TASK GOAL: Transcribe the listing below only from the line with "camera: 10 degrees right, 15 degrees up" up to and including the line with "(390, 513) = (288, 541): blue drum -> none".

PROVIDED DATA:
= = = =

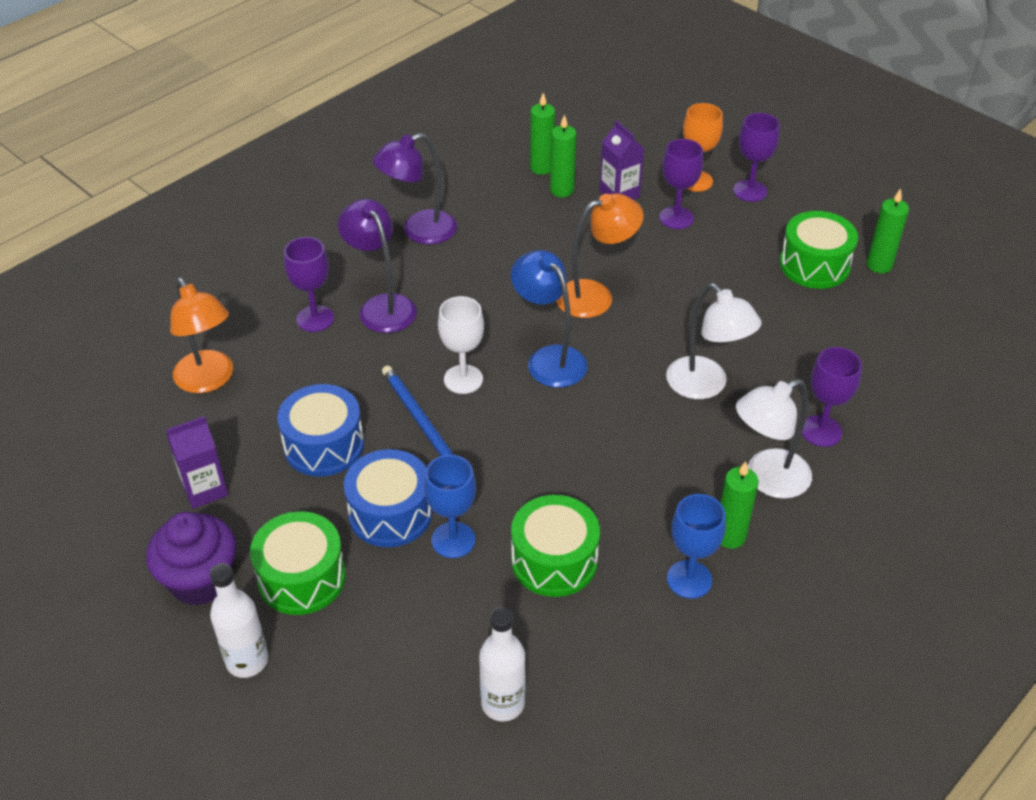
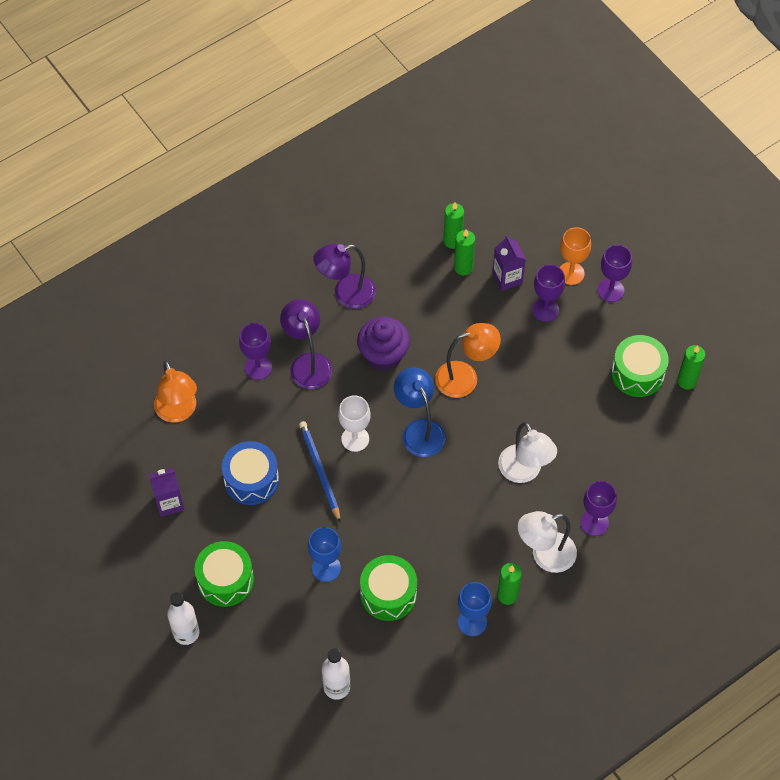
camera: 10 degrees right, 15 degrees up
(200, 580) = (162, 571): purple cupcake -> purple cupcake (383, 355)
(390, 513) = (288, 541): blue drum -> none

= = = =

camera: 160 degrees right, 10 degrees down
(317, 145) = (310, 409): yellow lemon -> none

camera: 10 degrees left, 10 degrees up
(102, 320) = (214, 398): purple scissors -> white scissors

= = = =

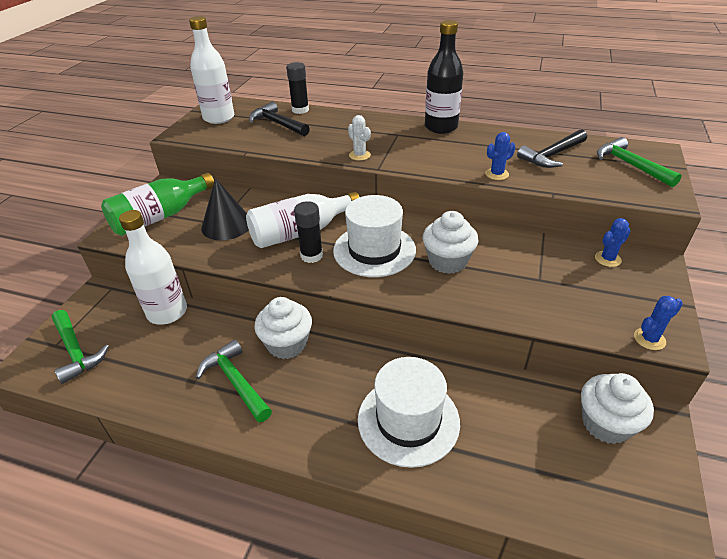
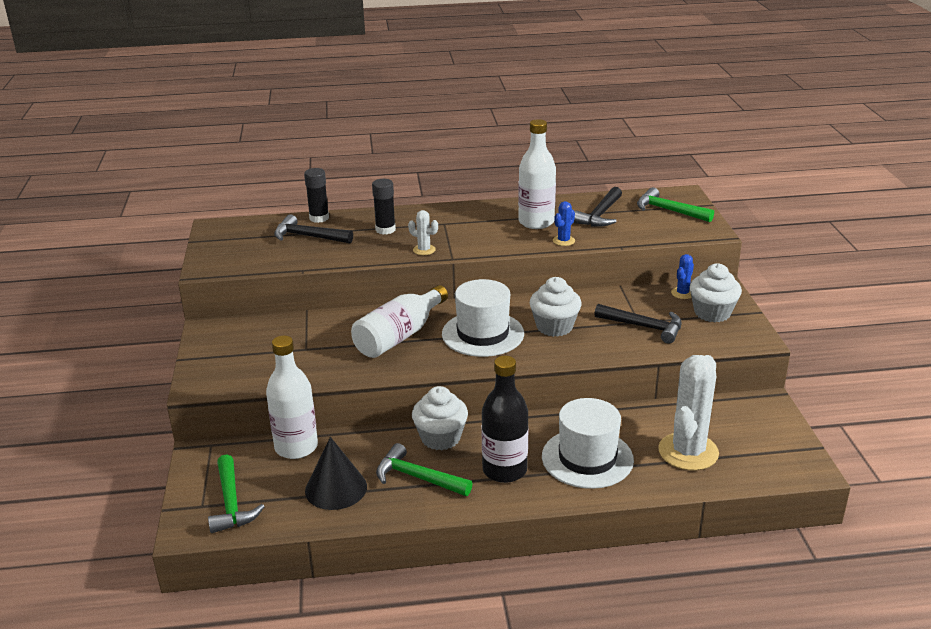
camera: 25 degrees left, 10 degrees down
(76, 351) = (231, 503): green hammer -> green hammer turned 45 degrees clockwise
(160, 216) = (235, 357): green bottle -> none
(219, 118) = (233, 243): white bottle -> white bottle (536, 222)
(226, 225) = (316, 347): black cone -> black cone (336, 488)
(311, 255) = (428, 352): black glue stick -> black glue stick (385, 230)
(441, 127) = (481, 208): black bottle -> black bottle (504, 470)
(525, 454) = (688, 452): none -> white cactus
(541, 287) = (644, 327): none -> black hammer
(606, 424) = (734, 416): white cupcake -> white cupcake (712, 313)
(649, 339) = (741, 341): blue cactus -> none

= = = =

EXPECTED OUTPUT:
camera: 10 degrees right, 15 degrees up
(200, 580) = (162, 571): purple cupcake -> purple cupcake (383, 355)
(390, 513) = (288, 541): blue drum -> none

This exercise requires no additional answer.